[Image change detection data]
──────
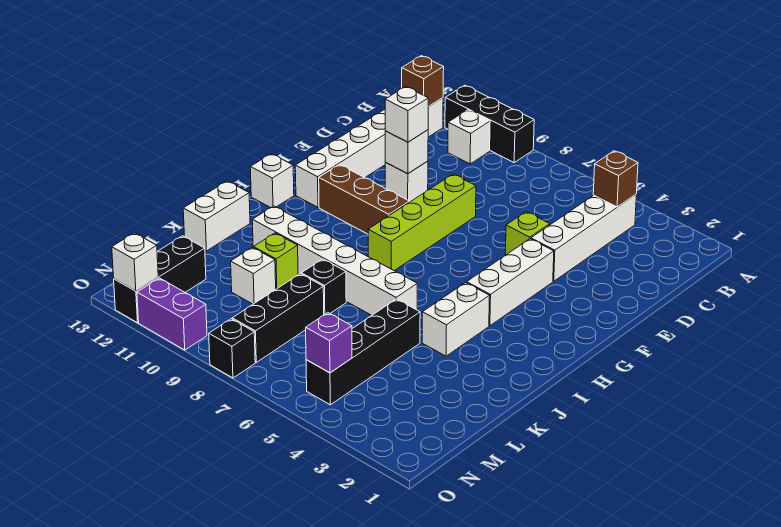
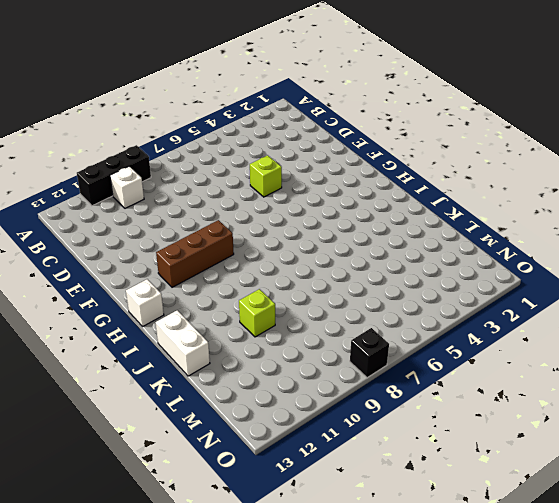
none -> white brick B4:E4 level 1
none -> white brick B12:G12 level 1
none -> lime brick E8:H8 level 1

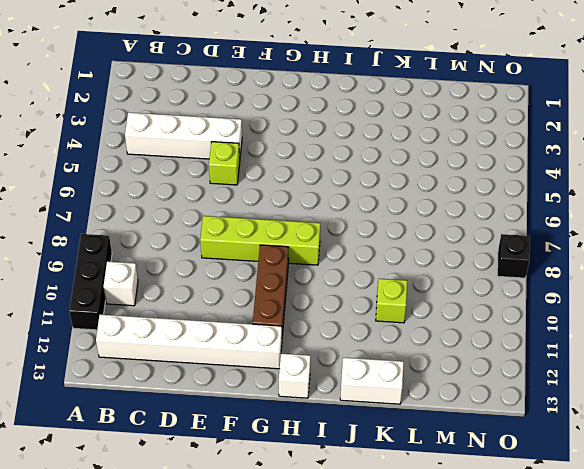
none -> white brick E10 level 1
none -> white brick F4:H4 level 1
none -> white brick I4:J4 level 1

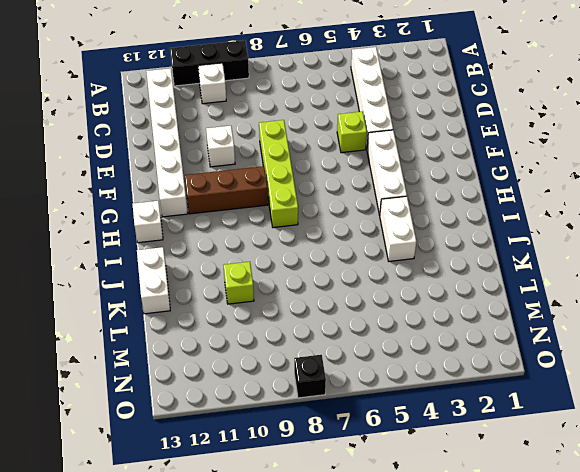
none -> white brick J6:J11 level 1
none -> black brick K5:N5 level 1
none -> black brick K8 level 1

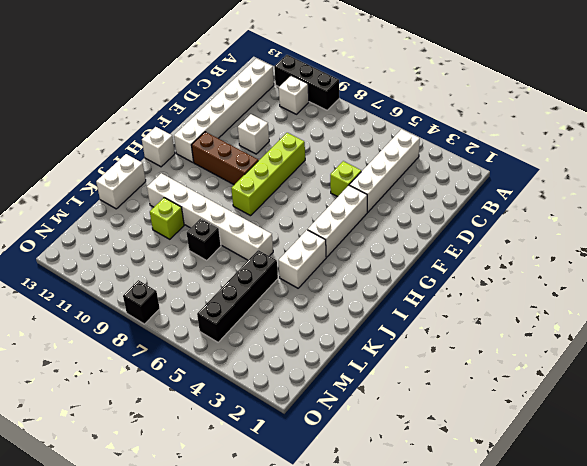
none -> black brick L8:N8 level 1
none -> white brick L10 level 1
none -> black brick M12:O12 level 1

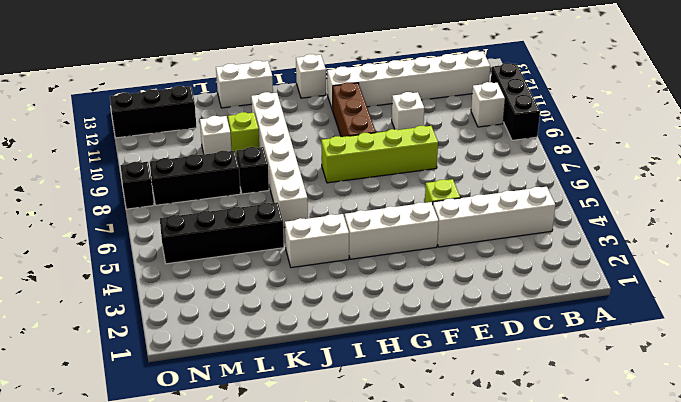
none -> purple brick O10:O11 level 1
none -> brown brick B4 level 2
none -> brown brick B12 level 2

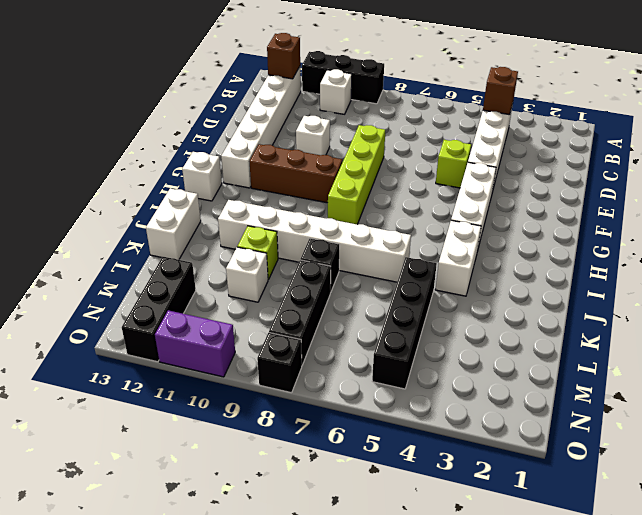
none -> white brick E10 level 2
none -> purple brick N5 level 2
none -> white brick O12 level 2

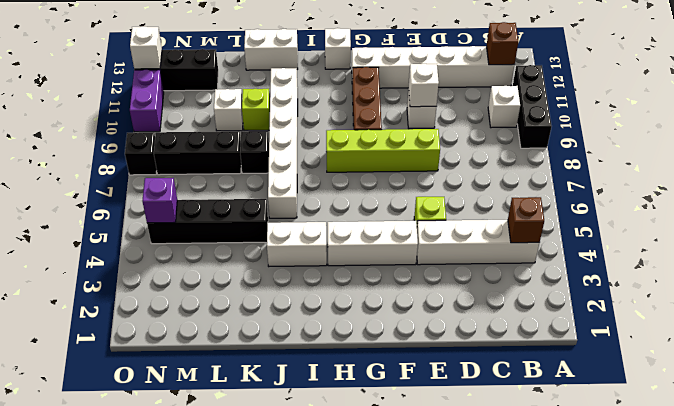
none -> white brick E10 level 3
──────
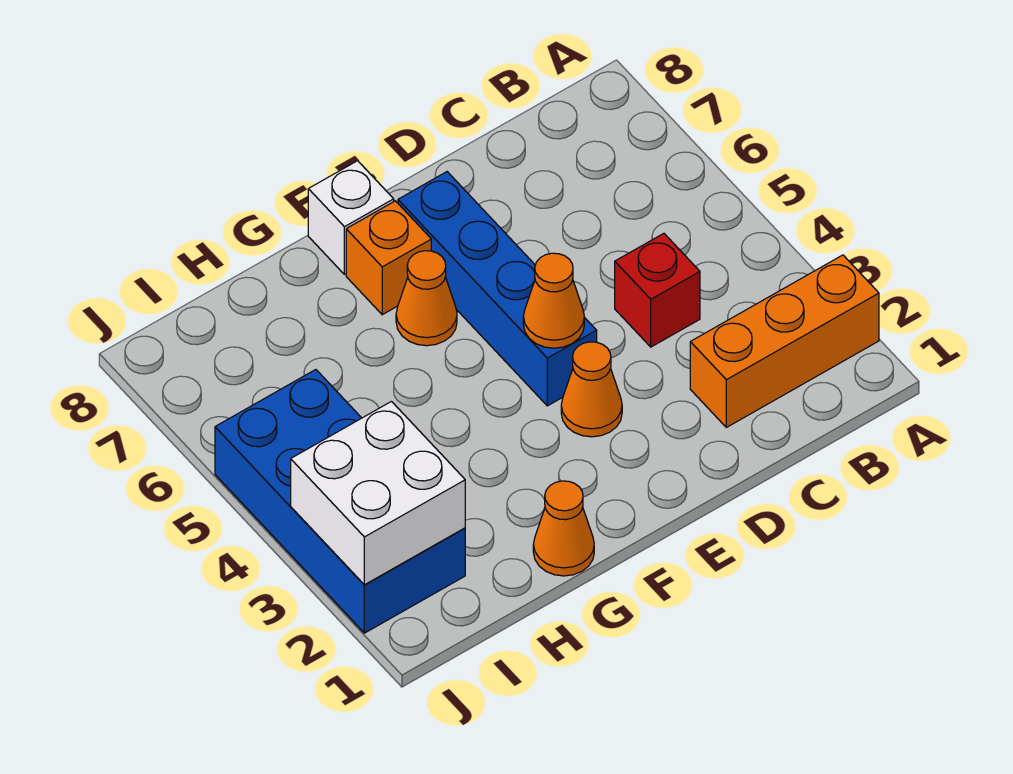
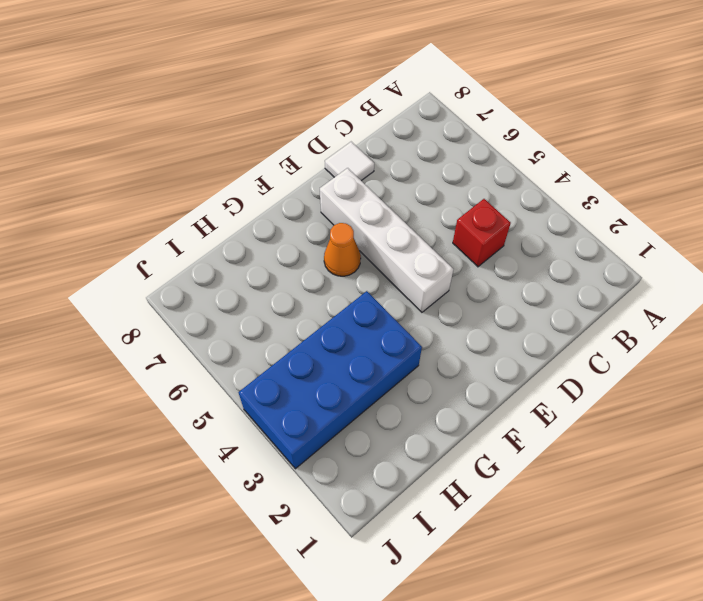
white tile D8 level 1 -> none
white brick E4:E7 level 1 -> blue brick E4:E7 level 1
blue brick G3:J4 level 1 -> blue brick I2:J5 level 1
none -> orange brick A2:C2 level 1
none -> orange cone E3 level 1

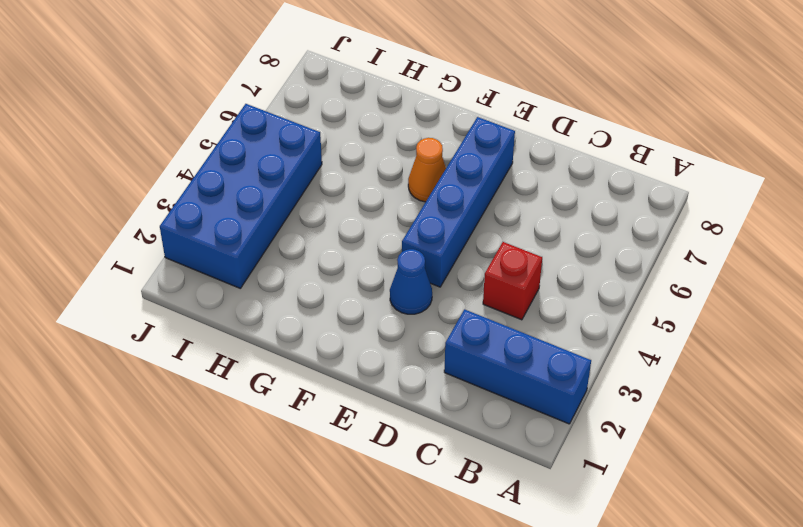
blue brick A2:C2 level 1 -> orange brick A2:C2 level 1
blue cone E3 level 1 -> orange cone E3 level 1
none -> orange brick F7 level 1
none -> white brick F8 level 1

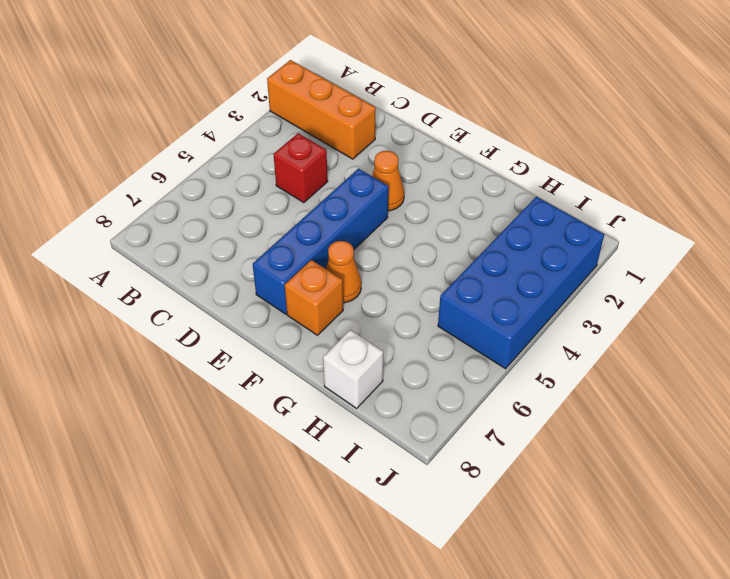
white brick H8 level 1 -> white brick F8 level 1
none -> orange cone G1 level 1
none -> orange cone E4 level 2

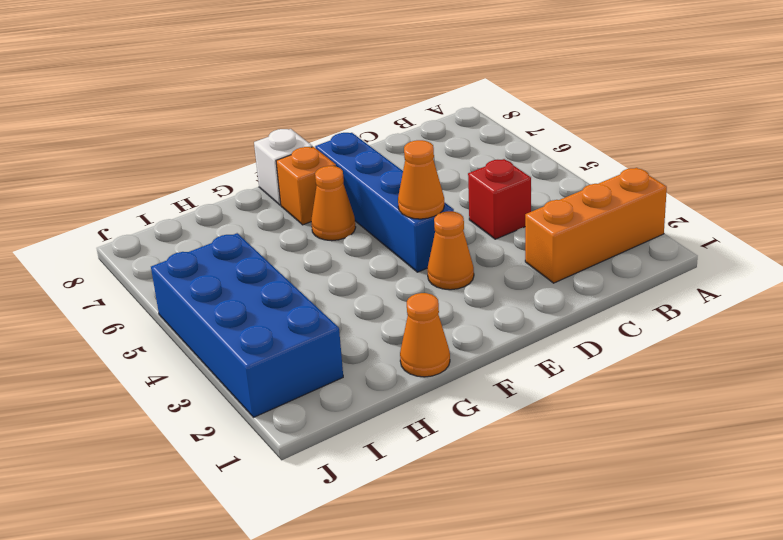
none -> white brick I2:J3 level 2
──────
• _Problem requirements_
In the entries above, identify every line with the string "brown".

• _Written solution_
none -> brown brick B4 level 2
none -> brown brick B12 level 2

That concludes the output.